▶ About this task
Drop the pictures, then repeat every record exactly as it stands.
Exercise input: Begin
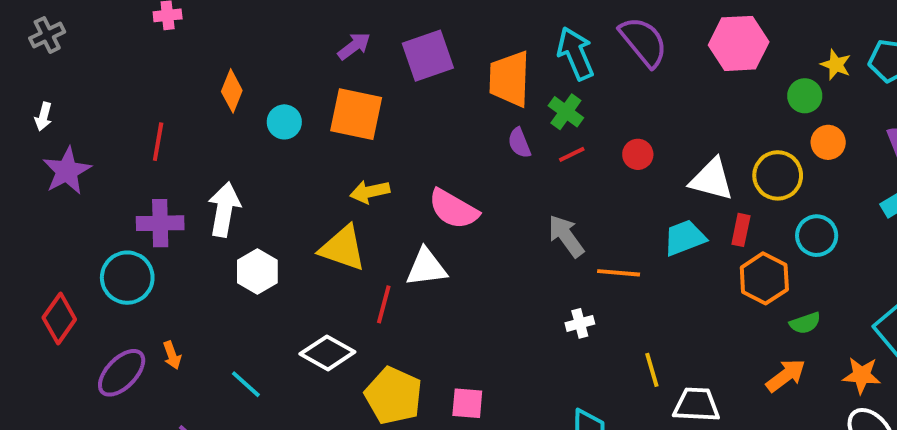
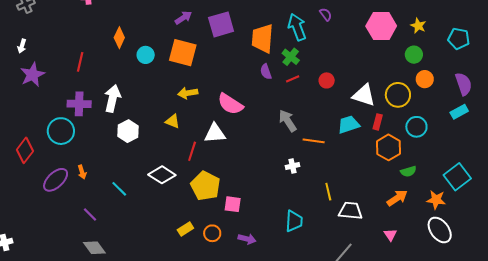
purple semicircle: (643, 42) -> (326, 14), moved, size x0.5
yellow star: (836, 65) -> (418, 26), moved
yellow triangle: (343, 248) -> (172, 121), size x0.6
yellow pentagon: (394, 396) -> (205, 186), moved

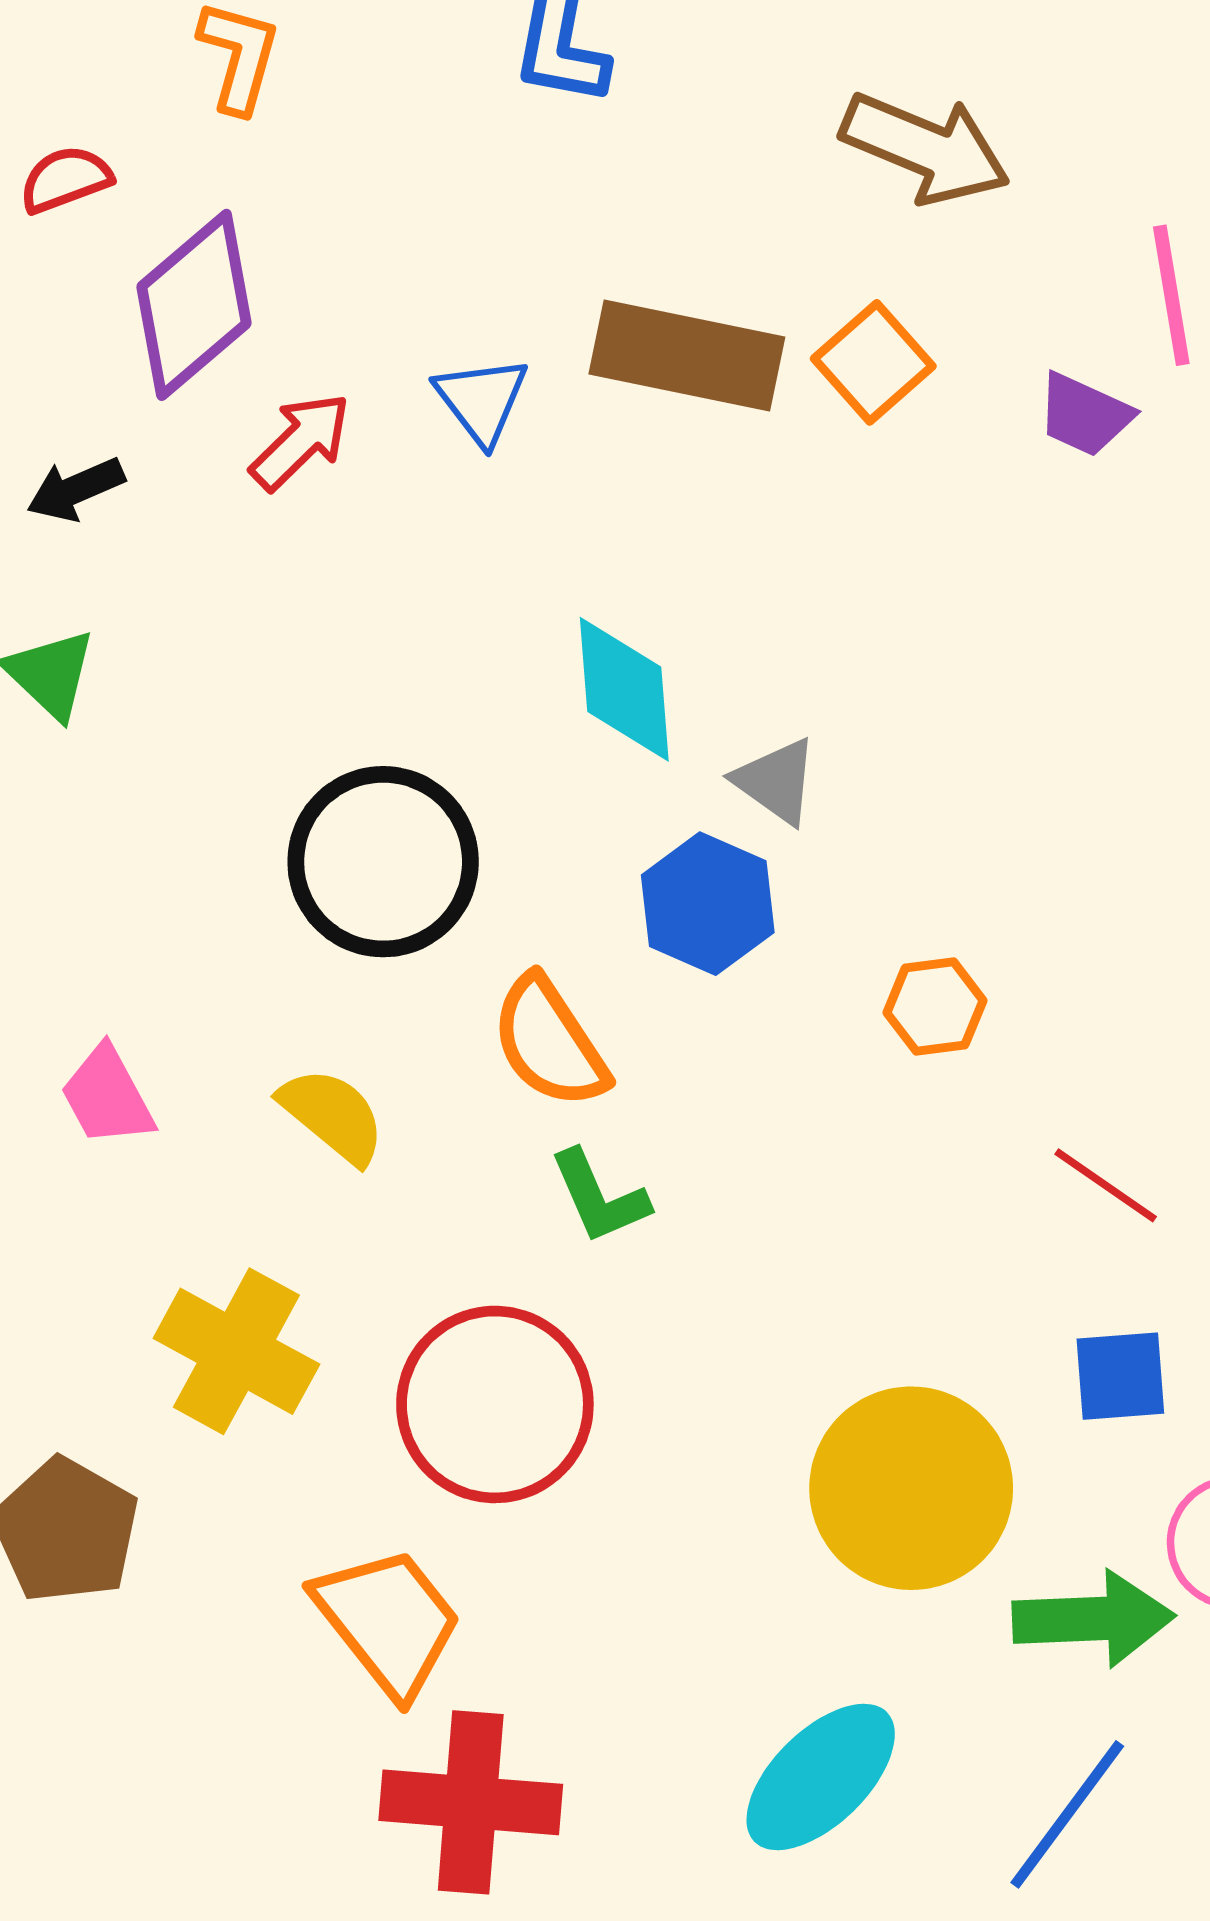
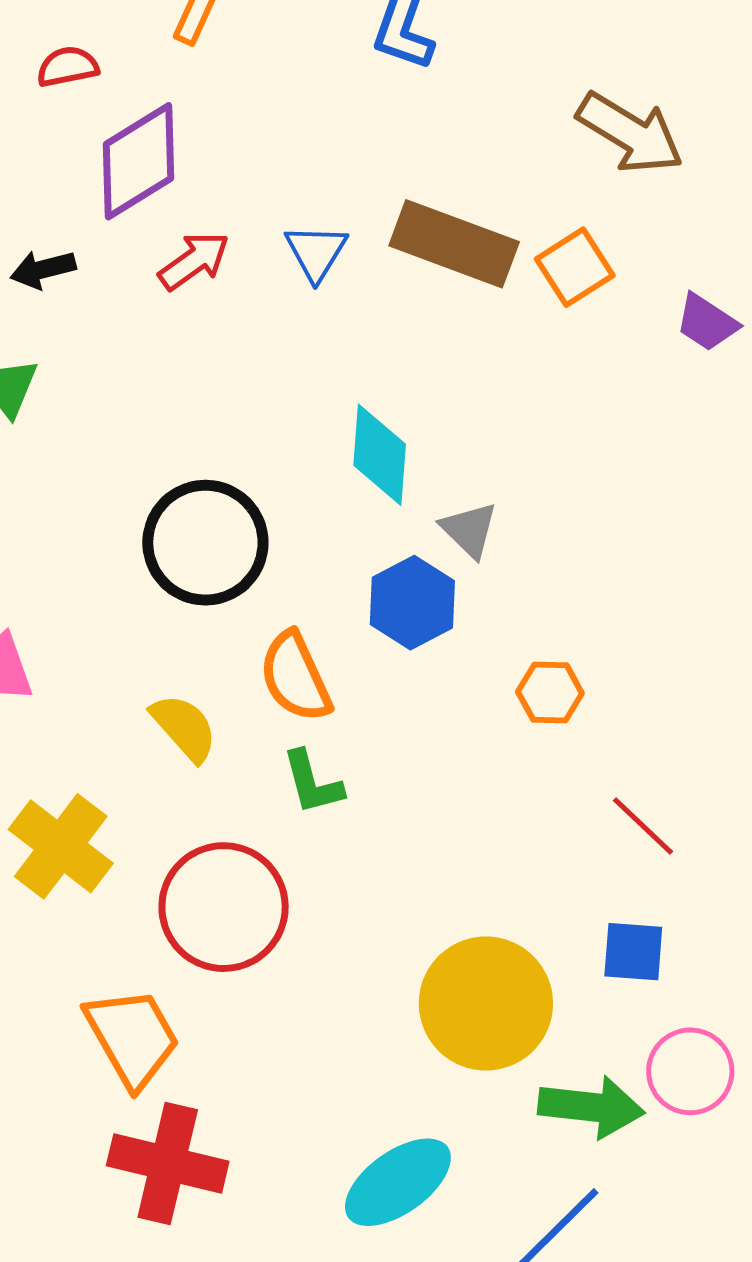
yellow semicircle: (333, 1115) -> (184, 728), moved

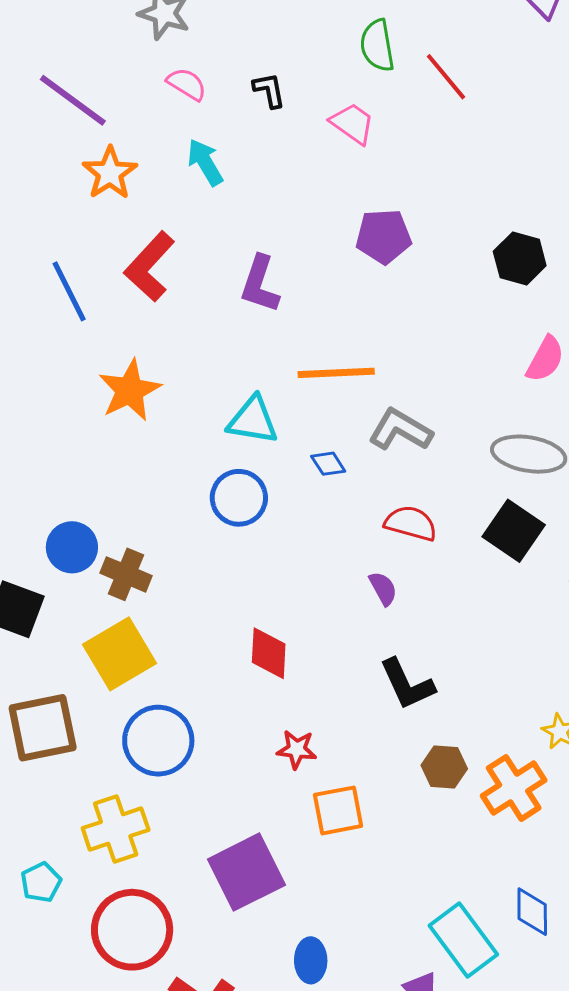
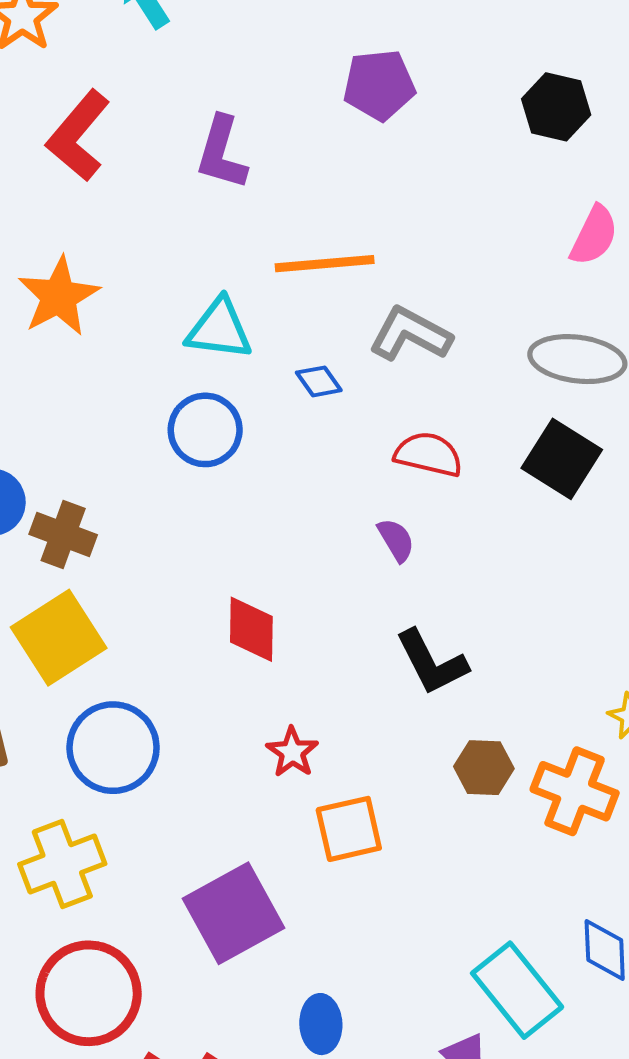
red star: (297, 749) -> (292, 752), turned 30
orange cross: (514, 788) -> (575, 791), turned -34

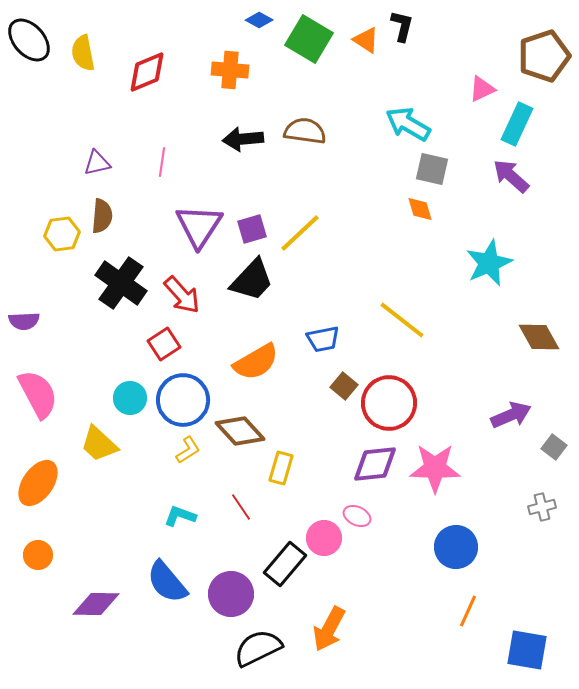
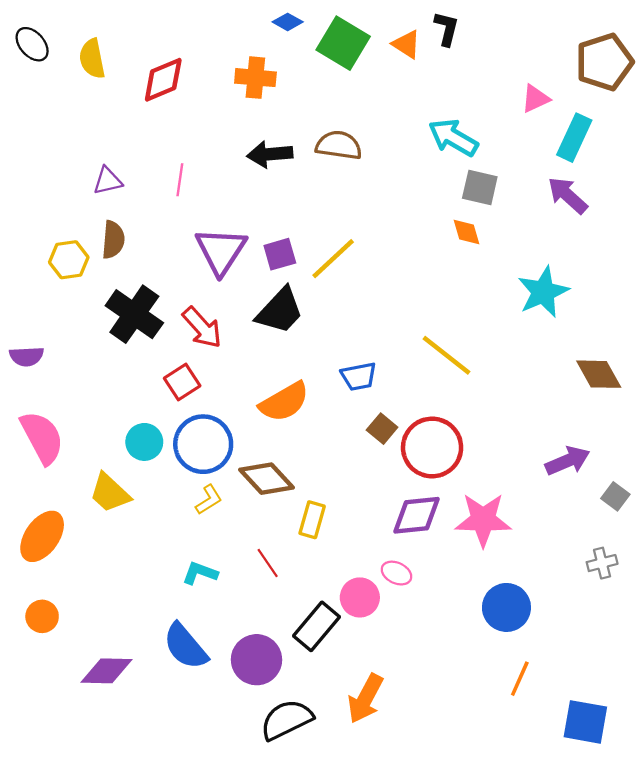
black ellipse: (29, 40) -> (32, 44), size x0.7

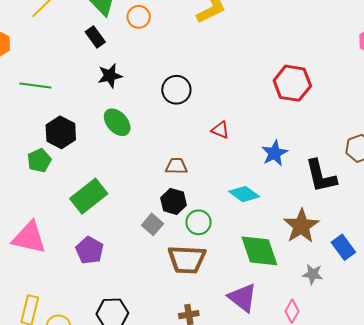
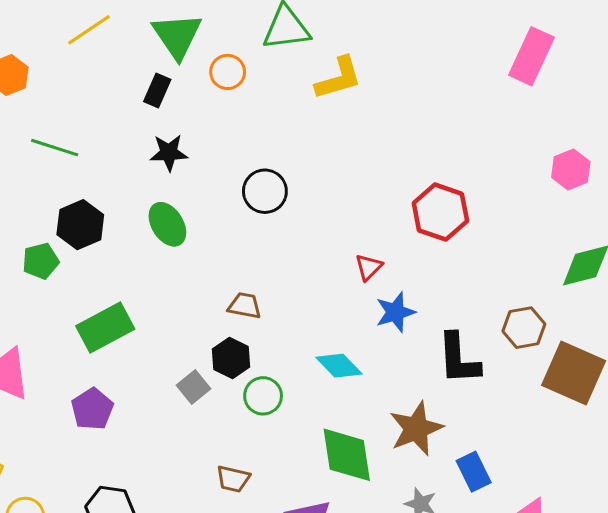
black rectangle: (95, 37) -> (157, 91), turned 50
red triangle: (220, 130) -> (369, 267), moved, turned 42
brown trapezoid: (187, 260) -> (233, 479), moved, size x0.6

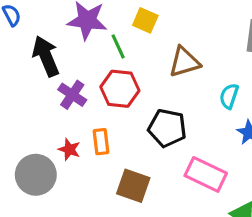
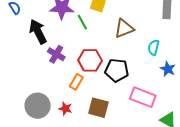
red hexagon: (120, 89) -> (90, 60), moved
orange rectangle: (101, 142) -> (76, 82), turned 42
red star: (69, 149) -> (65, 109), moved

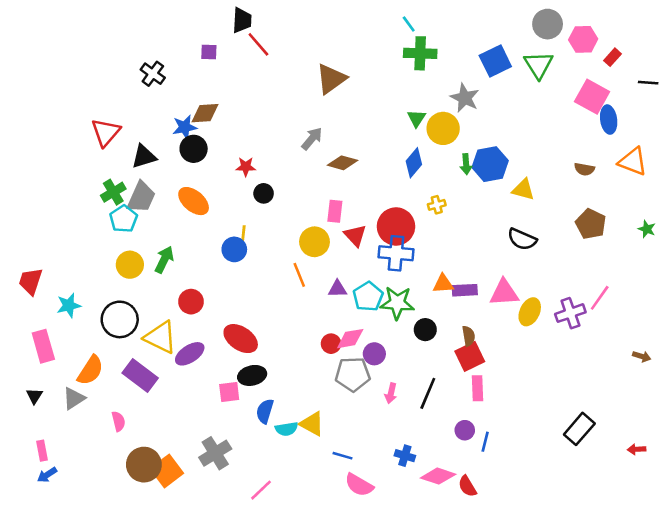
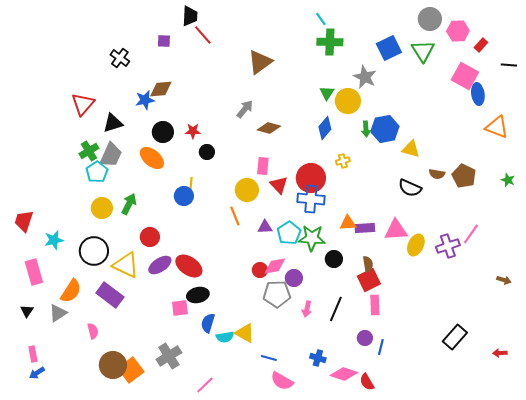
black circle: (194, 149) -> (163, 132), moved
brown semicircle: (584, 169) -> (437, 174), moved
purple ellipse: (190, 354) -> (160, 265), moved

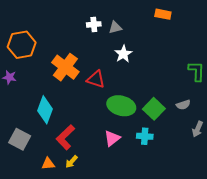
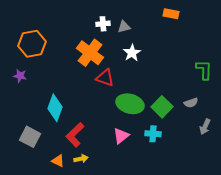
orange cross: (65, 67) -> (90, 53), moved
yellow arrow: (71, 162) -> (81, 159), turned -144
orange triangle: (48, 164) -> (58, 161), turned 32

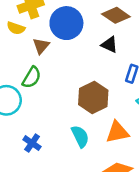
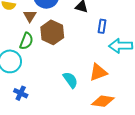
brown hexagon: (93, 97) -> (52, 32), moved
blue cross: (32, 143) -> (21, 93), moved

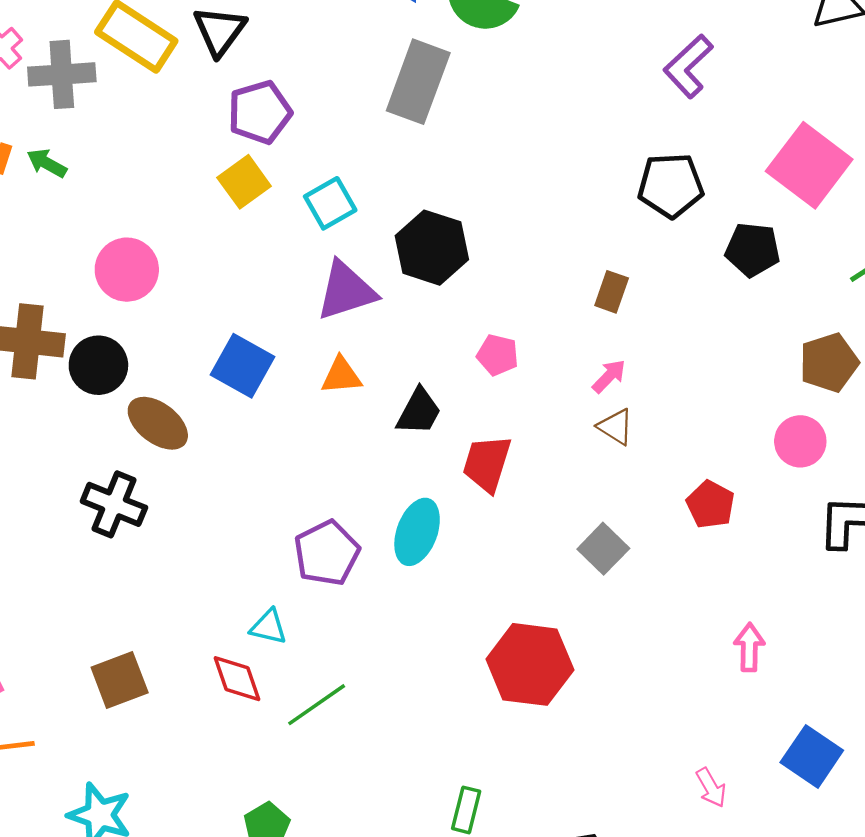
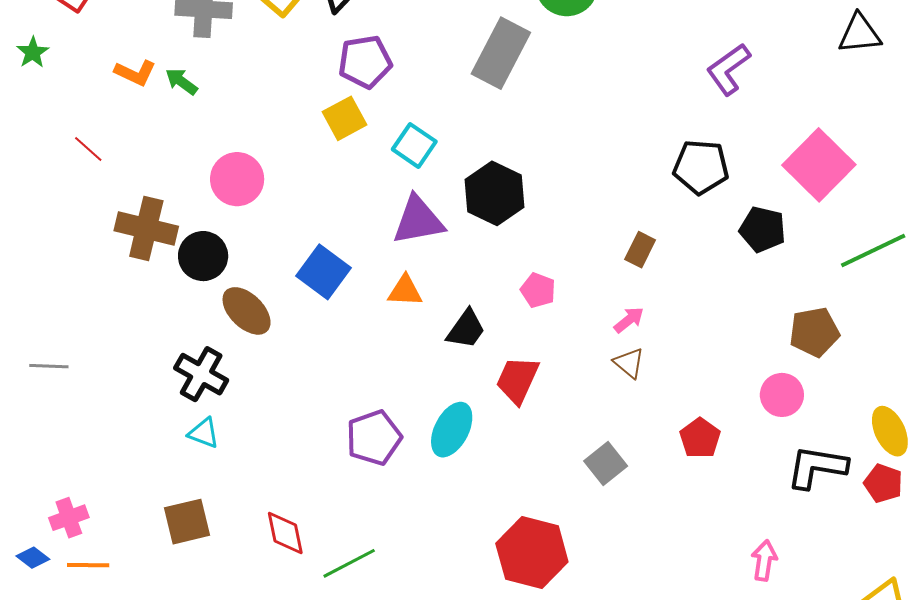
cyan square: (330, 203) -> (414, 145), turned -33
cyan triangle: (269, 627) -> (204, 433), moved
pink arrow: (749, 647) -> (764, 560), moved

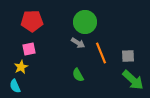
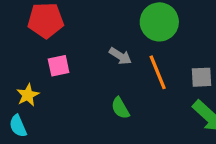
green circle: (85, 22) -> (159, 22), moved
pink square: (29, 49) -> (59, 66), moved

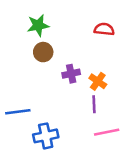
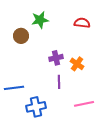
green star: (38, 25) -> (40, 20), moved
brown circle: (43, 52) -> (21, 36), moved
purple line: (94, 104) -> (59, 82), moved

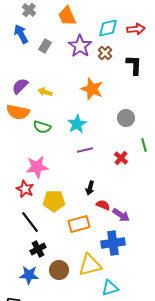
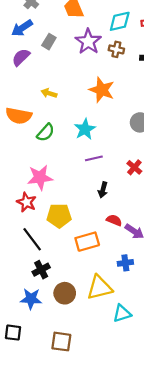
blue arrow: (21, 34) -> (22, 28), turned -96
brown cross: (105, 53) -> (116, 49), turned -32
purple semicircle: (20, 86) -> (21, 57), moved
green semicircle: (42, 127) -> (46, 133), turned -66
black arrow: (90, 188) -> (103, 190), moved
blue cross: (113, 243) -> (125, 263), size x0.6

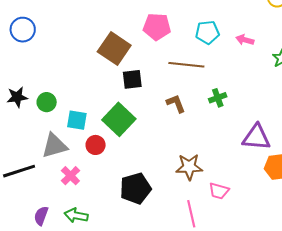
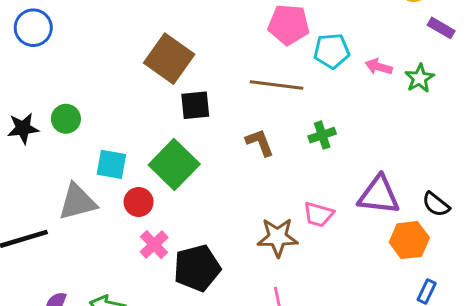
pink pentagon: (157, 27) -> (289, 25), moved
cyan pentagon: (207, 32) -> (332, 51), moved
pink arrow: (245, 40) -> (379, 67), moved
green circle: (47, 102) -> (66, 119), moved
pink cross: (70, 176) -> (154, 245), moved
pink trapezoid: (219, 191) -> (318, 214), moved

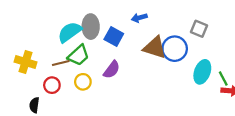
Exercise input: End
▶ The completed task
purple semicircle: (643, 42) -> (326, 14), moved, size x0.5
yellow star: (836, 65) -> (418, 26), moved
yellow triangle: (343, 248) -> (172, 121), size x0.6
yellow pentagon: (394, 396) -> (205, 186), moved

yellow semicircle: (333, 1115) -> (184, 728), moved

red star: (297, 749) -> (292, 752), turned 30
orange cross: (514, 788) -> (575, 791), turned -34

black ellipse: (29, 40) -> (32, 44), size x0.7

black rectangle: (95, 37) -> (157, 91), turned 50
red triangle: (220, 130) -> (369, 267), moved, turned 42
brown trapezoid: (187, 260) -> (233, 479), moved, size x0.6

red hexagon: (120, 89) -> (90, 60), moved
orange rectangle: (101, 142) -> (76, 82), turned 42
red star: (69, 149) -> (65, 109), moved

black circle: (194, 149) -> (163, 132), moved
brown semicircle: (584, 169) -> (437, 174), moved
purple ellipse: (190, 354) -> (160, 265), moved

orange cross: (65, 67) -> (90, 53), moved
yellow arrow: (71, 162) -> (81, 159), turned -144
orange triangle: (48, 164) -> (58, 161), turned 32

brown hexagon: (93, 97) -> (52, 32), moved
blue cross: (32, 143) -> (21, 93), moved

cyan square: (330, 203) -> (414, 145), turned -33
cyan triangle: (269, 627) -> (204, 433), moved
pink arrow: (749, 647) -> (764, 560), moved

green circle: (85, 22) -> (159, 22), moved
pink square: (29, 49) -> (59, 66), moved

green star: (38, 25) -> (40, 20), moved
brown circle: (43, 52) -> (21, 36), moved
purple line: (94, 104) -> (59, 82), moved

blue arrow: (21, 34) -> (22, 28), turned -96
brown cross: (105, 53) -> (116, 49), turned -32
purple semicircle: (20, 86) -> (21, 57), moved
green semicircle: (42, 127) -> (46, 133), turned -66
black arrow: (90, 188) -> (103, 190), moved
blue cross: (113, 243) -> (125, 263), size x0.6

pink pentagon: (157, 27) -> (289, 25), moved
cyan pentagon: (207, 32) -> (332, 51), moved
pink arrow: (245, 40) -> (379, 67), moved
green circle: (47, 102) -> (66, 119), moved
pink cross: (70, 176) -> (154, 245), moved
pink trapezoid: (219, 191) -> (318, 214), moved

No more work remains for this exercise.